* [PROBLEM REQUIREMENTS]
Below are records; reply with nothing but the number of lines in them that contain "camera".

* [ENTRIES SHOWN]
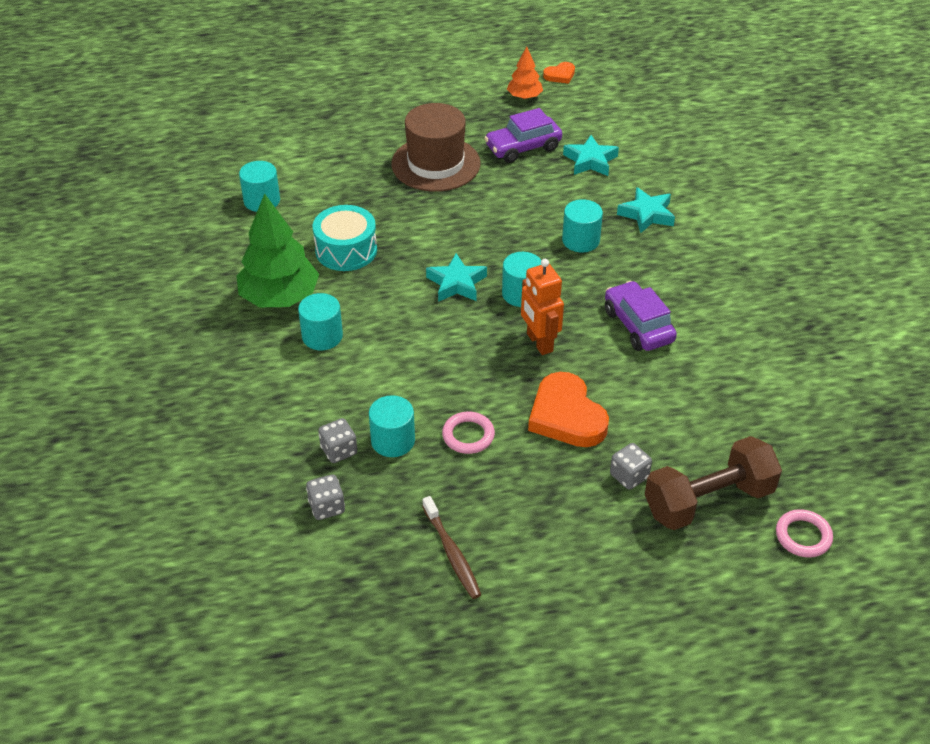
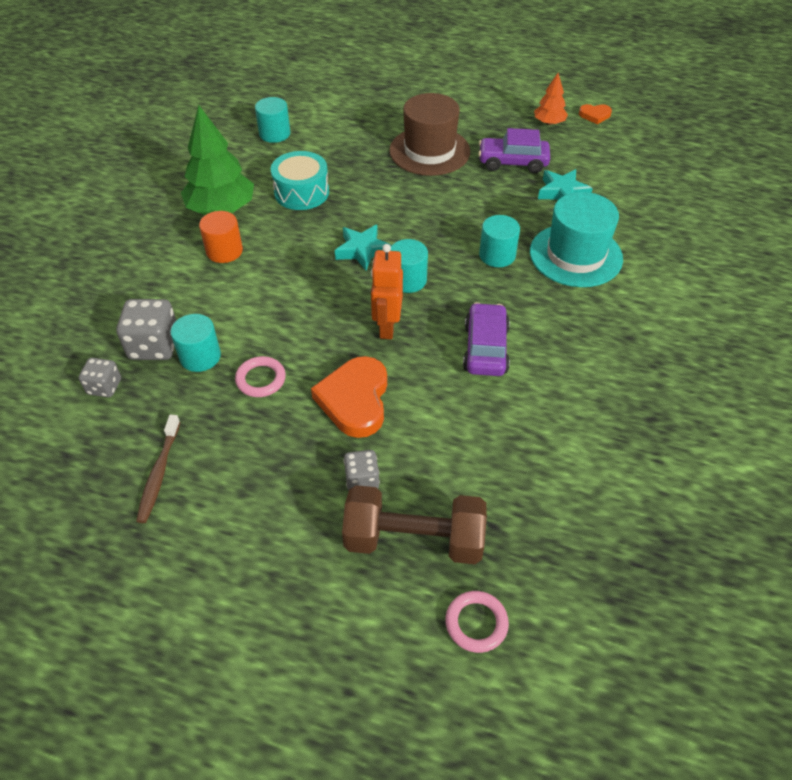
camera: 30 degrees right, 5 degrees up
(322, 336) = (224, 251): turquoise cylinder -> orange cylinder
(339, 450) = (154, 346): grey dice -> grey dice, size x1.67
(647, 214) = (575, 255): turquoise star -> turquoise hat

...

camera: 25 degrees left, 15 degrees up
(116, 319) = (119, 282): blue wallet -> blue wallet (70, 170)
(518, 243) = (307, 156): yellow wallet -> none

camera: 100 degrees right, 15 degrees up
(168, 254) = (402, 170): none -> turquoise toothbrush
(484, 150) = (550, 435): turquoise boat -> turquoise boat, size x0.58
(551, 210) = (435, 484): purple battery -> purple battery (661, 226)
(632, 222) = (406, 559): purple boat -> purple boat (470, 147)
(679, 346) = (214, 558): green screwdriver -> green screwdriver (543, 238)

* [RESPONSE BOX]
3